Stored items from a collection:
□ □ □ □ □ □ □
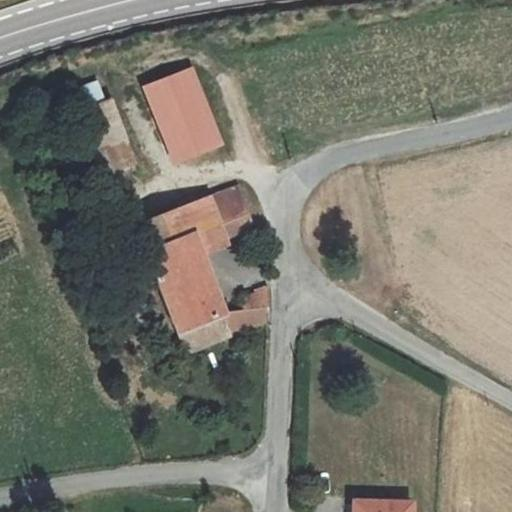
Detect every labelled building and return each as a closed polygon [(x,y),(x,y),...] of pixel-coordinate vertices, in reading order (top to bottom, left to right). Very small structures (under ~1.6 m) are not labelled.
[(191,70),(145,88),(175,163),(221,144),(191,70)] [(103,81),(81,91),(120,181),(142,172),(103,81)] [(204,254),(260,234),(242,184),(133,224),(188,355),(267,322),(268,285),(226,308),(204,254)] [(0,243),(0,261),(17,254),(10,239),(0,243)] [(410,511),(411,504),(356,502),(355,511),(410,511)]
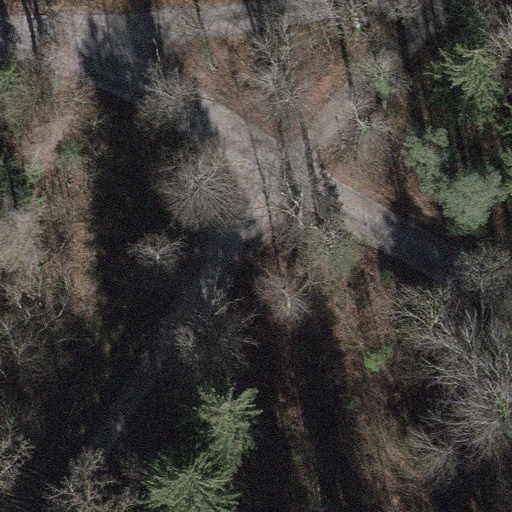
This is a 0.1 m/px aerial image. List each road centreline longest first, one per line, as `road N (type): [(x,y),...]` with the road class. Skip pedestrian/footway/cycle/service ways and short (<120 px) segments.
road 1 (track): [(467,0),(371,81),(254,217),(159,355),(70,511)]
road 2 (unclassified): [(0,34),(121,70),(511,297)]
road 3 (track): [(354,0),(30,38)]
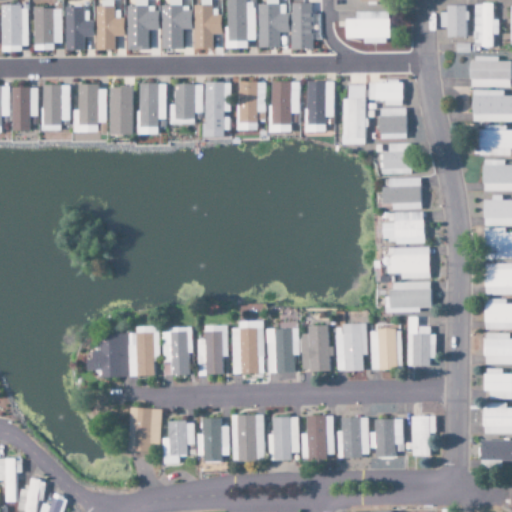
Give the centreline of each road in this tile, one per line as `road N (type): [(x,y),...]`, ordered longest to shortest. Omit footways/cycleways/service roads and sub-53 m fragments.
road 1 (residential): [(511,500),(96,505),(17,438),(0,433)]
road 2 (residential): [(423,0),(430,104),(456,242),(453,500)]
road 3 (residential): [(425,63),(0,69)]
road 4 (residential): [(454,394),(125,396)]
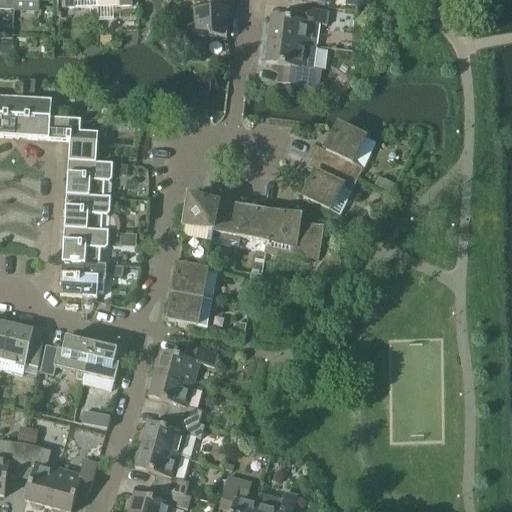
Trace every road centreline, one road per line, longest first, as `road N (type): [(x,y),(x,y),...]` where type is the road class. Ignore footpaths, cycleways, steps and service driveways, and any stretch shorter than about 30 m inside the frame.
road 1 (residential): [(154,336),(187,163),(231,146)]
road 2 (residential): [(35,301),(48,280),(55,167),(46,157),(0,156)]
road 3 (residential): [(99,511),(154,336)]
road 4 (residential): [(231,146),(250,0)]
road 5 (residential): [(35,301),(49,317),(154,336)]
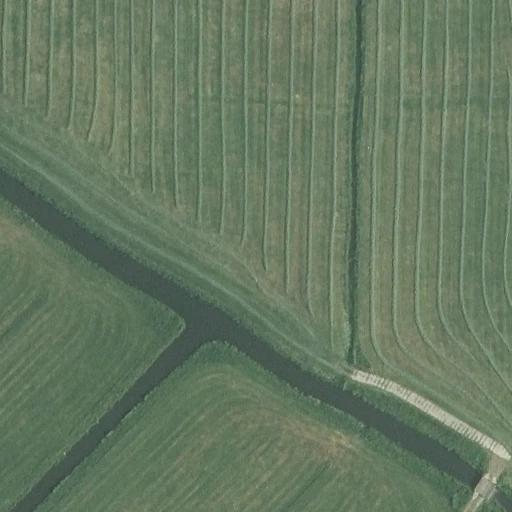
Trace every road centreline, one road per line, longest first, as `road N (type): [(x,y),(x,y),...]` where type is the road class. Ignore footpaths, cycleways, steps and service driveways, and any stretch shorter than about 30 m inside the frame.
road 1 (track): [(0,134),(342,369),(381,383),(506,457)]
road 2 (track): [(506,457),(440,0)]
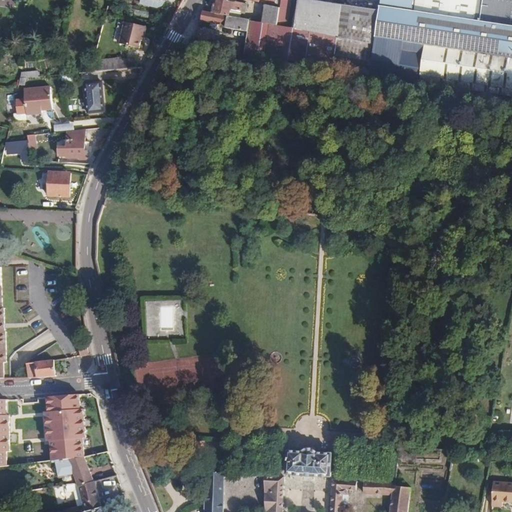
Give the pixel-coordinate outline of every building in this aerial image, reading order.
□ □ □ □ □ □ □
Objective >>
Reproduce every line of the listing above word for word, leaving out the pictures.

Complete answer >>
Detect every labelled building and return each as a closed polygon [(x,y),(x,y),...] of pixel-coordinate vertices, in reading order (top to bottom, left to right). Very small structures (under ~1.6 m) are not labelled.
[(191,70),(145,88),(175,163),(221,144),(191,70)] [(103,81),(81,91),(120,181),(142,172),(103,81)] [(204,254),(260,234),(242,184),(133,224),(188,355),(267,322),(268,285),(226,308),(204,254)] [(0,243),(0,261),(17,254),(10,239),(0,243)] [(410,511),(411,504),(356,502),(355,511),(410,511)]
This is a 0.1 m/px aerial image. List each road centreline longest first, one per line, as `road N (type): [(x,y),...]` with the road class. Skip pedestrian/footway/cycle/service ways and short (<120 px) segments.
road 1 (track): [(467,0),(371,81),(254,217),(159,355),(70,511)]
road 2 (unclassified): [(0,34),(121,70),(511,297)]
road 3 (track): [(354,0),(30,38)]
Give the centreline of each road in this tile, one per line as `road N (type): [(x,y),...]`, ordered longest to shortest. Omit footways/cycleways/service roads and sub-53 m fragments.
road 1 (residential): [(511,500),(96,505),(17,438),(0,433)]
road 2 (residential): [(423,0),(430,104),(456,242),(453,500)]
road 3 (residential): [(425,63),(0,69)]
road 4 (residential): [(454,394),(125,396)]
Trace every road centreline, one road per line, longest first, as `road N (type): [(x,y),(x,y),...]` where type is the road class. Ignore footpaths, cycleways, steps and service driveways, and any stretch shorter than about 30 m inside the frame.
road 1 (residential): [(154,336),(187,163),(231,146)]
road 2 (residential): [(35,301),(48,280),(55,167),(46,157),(0,156)]
road 3 (residential): [(99,511),(154,336)]
road 4 (residential): [(231,146),(250,0)]
road 5 (residential): [(35,301),(49,317),(154,336)]
Trace every road centreline, one road per line, longest first, as `road N (type): [(x,y),(x,y),...]` where type is the road class. Ignore footpaths, cycleways, steps and service driveways, and any stretch shorter than about 30 m inside the frame.
road 1 (track): [(0,134),(342,369),(381,383),(506,457)]
road 2 (track): [(506,457),(440,0)]
Give the pixel-coordinate outline of every building in this aerial image, reading order.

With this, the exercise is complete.